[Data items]
------
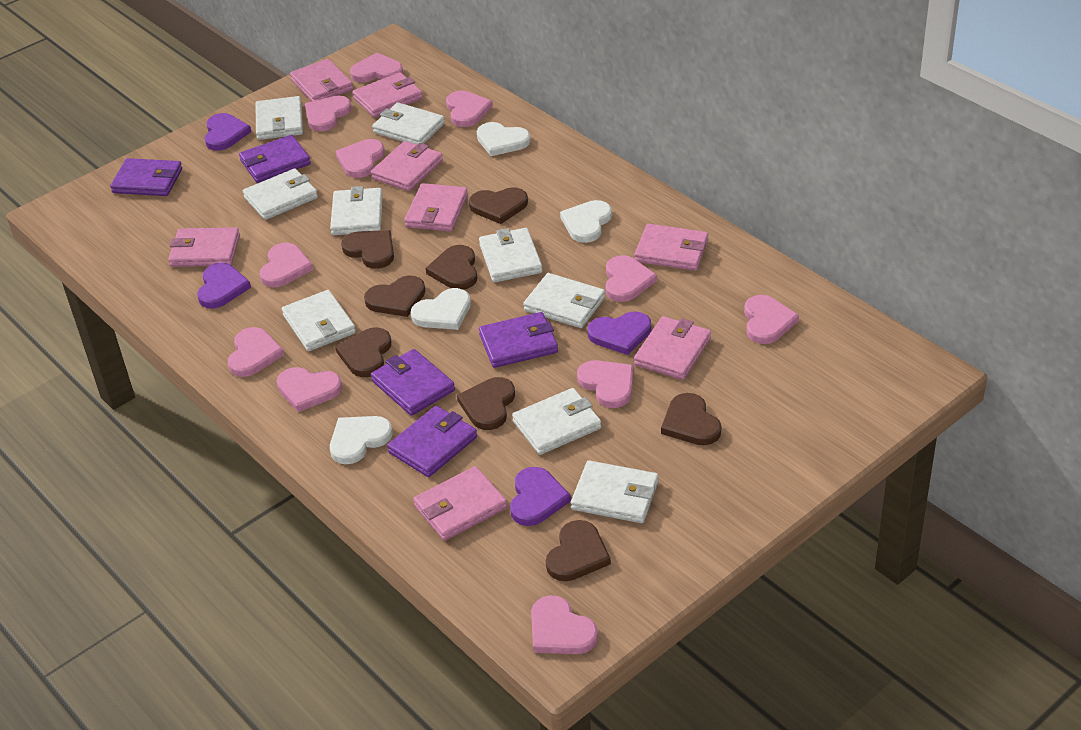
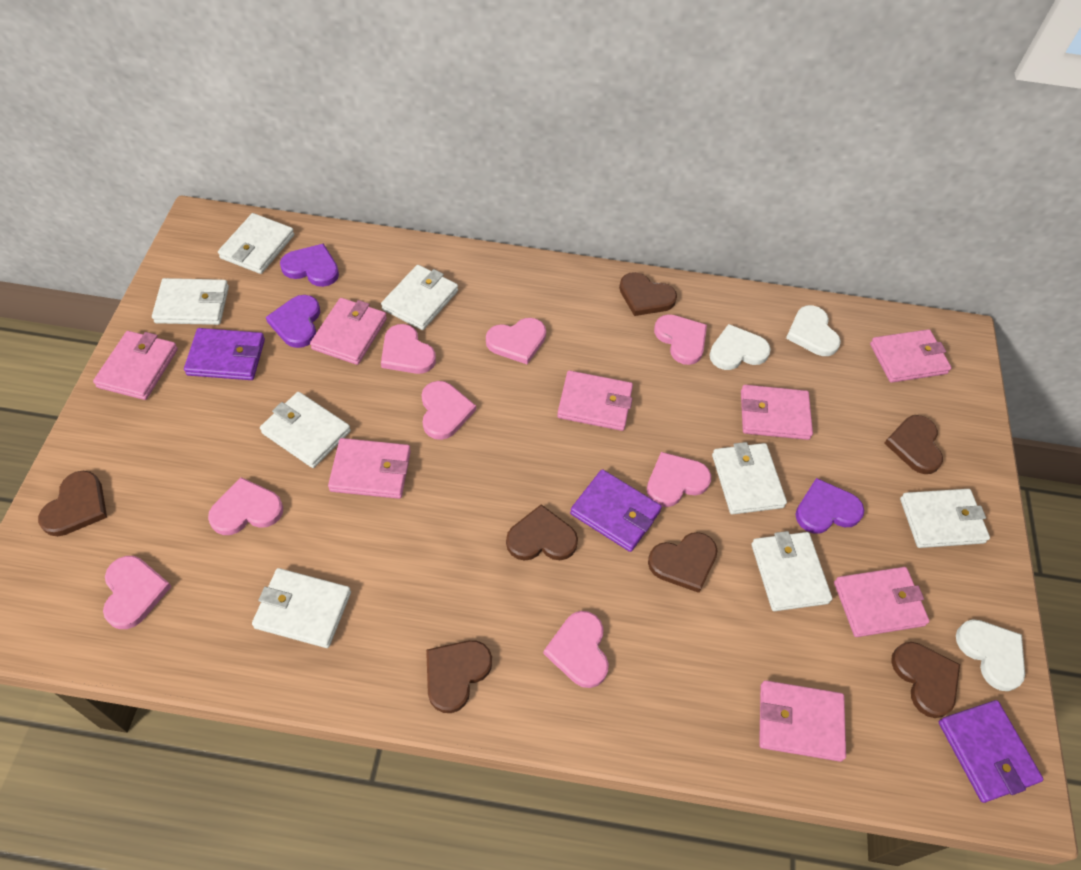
brown heart: [335,327,391,377] [341,230,394,269] [364,275,425,317] [426,245,477,290] [457,377,515,430] [469,187,528,224] [546,520,611,581] [661,393,721,445] = 8 -> [38,471,107,536] [426,640,492,713] [506,504,578,561] [619,272,677,316] [648,532,718,593] [884,415,943,474] [891,642,960,718] = 7
pink heart: [228,327,284,377] [260,243,313,287] [277,367,342,412] [305,96,352,131] [335,139,385,178] [350,53,403,83] [446,90,493,127] [531,595,598,654] [577,360,634,408] [605,255,657,302] [744,295,799,344] = 11 -> [103,556,172,629] [208,477,283,535] [381,324,436,374] [421,381,476,440] [486,318,546,364] [543,611,609,688] [647,452,711,507] [654,314,707,365] = 8
purple heart: [197,263,251,309] [205,113,251,151] [510,467,571,526] [587,312,651,355] = 4 -> [266,295,320,348] [280,243,339,287] [795,478,864,534] = 3
purple wallet: [110,158,182,196] [239,135,311,183] [371,349,455,416] [387,406,477,477] [479,312,558,368] = 5 -> [184,328,265,380] [570,469,662,552] [939,700,1043,803] = 3
white heart: [330,416,393,464] [411,288,471,330] [477,122,531,156] [560,200,612,243] = 4 -> [709,324,771,370] [786,305,841,356] [956,619,1025,691] = 3
white wallet: [243,168,318,220] [255,96,303,140] [282,290,356,351] [330,186,383,235] [372,102,445,145] [479,228,543,282] [512,388,601,455] [523,273,605,328] [571,460,658,523] = 9 -> [152,278,229,325] [218,213,294,274] [252,568,351,648] [260,392,351,468] [381,265,458,330] [712,442,787,514] [751,531,832,611] [900,489,990,548] = 8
------
## Exercise goal:
Your task is to write out the lines from the one with "pink heart: [228,327,284,377]" through the end of the records, exactly and with nothing added.

## Reply to the task:
pink heart: [228,327,284,377] [260,243,313,287] [277,367,342,412] [305,96,352,131] [335,139,385,178] [350,53,403,83] [446,90,493,127] [531,595,598,654] [577,360,634,408] [605,255,657,302] [744,295,799,344] = 11 -> [103,556,172,629] [208,477,283,535] [381,324,436,374] [421,381,476,440] [486,318,546,364] [543,611,609,688] [647,452,711,507] [654,314,707,365] = 8
purple heart: [197,263,251,309] [205,113,251,151] [510,467,571,526] [587,312,651,355] = 4 -> [266,295,320,348] [280,243,339,287] [795,478,864,534] = 3
purple wallet: [110,158,182,196] [239,135,311,183] [371,349,455,416] [387,406,477,477] [479,312,558,368] = 5 -> [184,328,265,380] [570,469,662,552] [939,700,1043,803] = 3
white heart: [330,416,393,464] [411,288,471,330] [477,122,531,156] [560,200,612,243] = 4 -> [709,324,771,370] [786,305,841,356] [956,619,1025,691] = 3
white wallet: [243,168,318,220] [255,96,303,140] [282,290,356,351] [330,186,383,235] [372,102,445,145] [479,228,543,282] [512,388,601,455] [523,273,605,328] [571,460,658,523] = 9 -> [152,278,229,325] [218,213,294,274] [252,568,351,648] [260,392,351,468] [381,265,458,330] [712,442,787,514] [751,531,832,611] [900,489,990,548] = 8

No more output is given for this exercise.